[Stored items from a collection]
=-=-=-=-=

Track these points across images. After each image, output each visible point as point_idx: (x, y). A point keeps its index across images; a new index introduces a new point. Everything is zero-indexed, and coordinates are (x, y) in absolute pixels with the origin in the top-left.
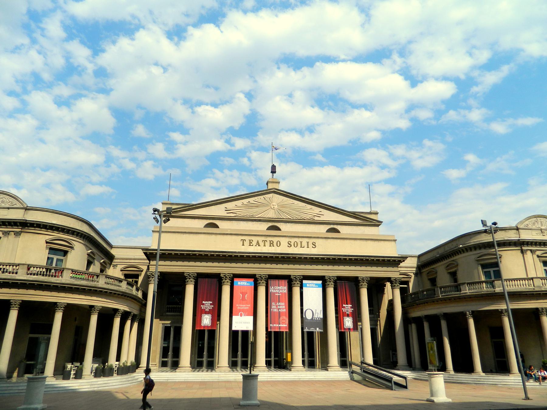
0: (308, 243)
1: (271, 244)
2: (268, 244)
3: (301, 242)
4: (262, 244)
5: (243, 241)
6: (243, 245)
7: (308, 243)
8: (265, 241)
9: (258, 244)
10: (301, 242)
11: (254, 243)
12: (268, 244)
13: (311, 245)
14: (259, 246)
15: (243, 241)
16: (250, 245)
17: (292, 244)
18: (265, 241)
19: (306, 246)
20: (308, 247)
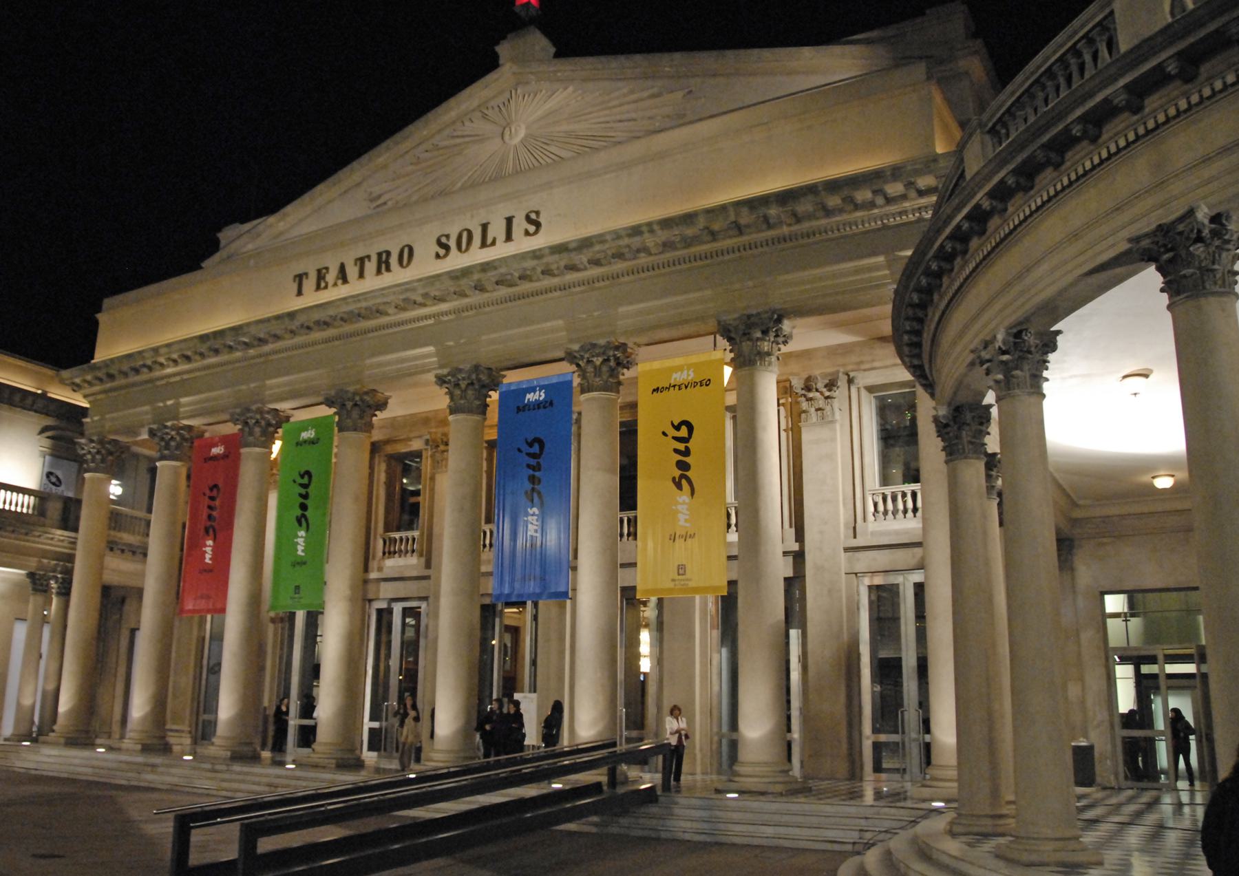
0: (509, 221)
1: (383, 263)
2: (371, 267)
3: (485, 227)
4: (352, 271)
5: (300, 278)
6: (300, 293)
7: (509, 221)
8: (361, 261)
9: (343, 276)
10: (485, 227)
11: (331, 277)
12: (371, 267)
13: (520, 225)
14: (345, 281)
15: (300, 278)
16: (318, 288)
17: (452, 243)
18: (361, 261)
19: (501, 236)
20: (509, 238)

=-=-=-=-=

→ EXERCISE AIM
Please arrange all the rows above as a numbered list of lines. Skip blank lines and leave the pictures out of your answer.

→ COMPLETE OUTPUT
1. Track these points across images. After each image, output each visible point as point_idx: (x, y). A point keeps its index across images; a new index introduces a new point. Everything is zero-indexed, and coordinates are (x, y) in absolute pixels with the origin in the top-left.
2. 0: (308, 243)
3. 1: (271, 244)
4. 2: (268, 244)
5. 3: (301, 242)
6. 4: (262, 244)
7. 5: (243, 241)
8. 6: (243, 245)
9. 7: (308, 243)
10. 8: (265, 241)
11. 9: (258, 244)
12. 10: (301, 242)
13. 11: (254, 243)
14. 12: (268, 244)
15. 13: (311, 245)
16. 14: (259, 246)
17. 15: (243, 241)
18. 16: (250, 245)
19. 17: (292, 244)
20. 18: (265, 241)
21. 19: (306, 246)
22. 20: (308, 247)
23. 0: (509, 221)
24. 1: (383, 263)
25. 2: (371, 267)
26. 3: (485, 227)
27. 4: (352, 271)
28. 5: (300, 278)
29. 6: (300, 293)
30. 7: (509, 221)
31. 8: (361, 261)
32. 9: (343, 276)
33. 10: (485, 227)
34. 11: (331, 277)
35. 12: (371, 267)
36. 13: (520, 225)
37. 14: (345, 281)
38. 15: (300, 278)
39. 16: (318, 288)
40. 17: (452, 243)
41. 18: (361, 261)
42. 19: (501, 236)
43. 20: (509, 238)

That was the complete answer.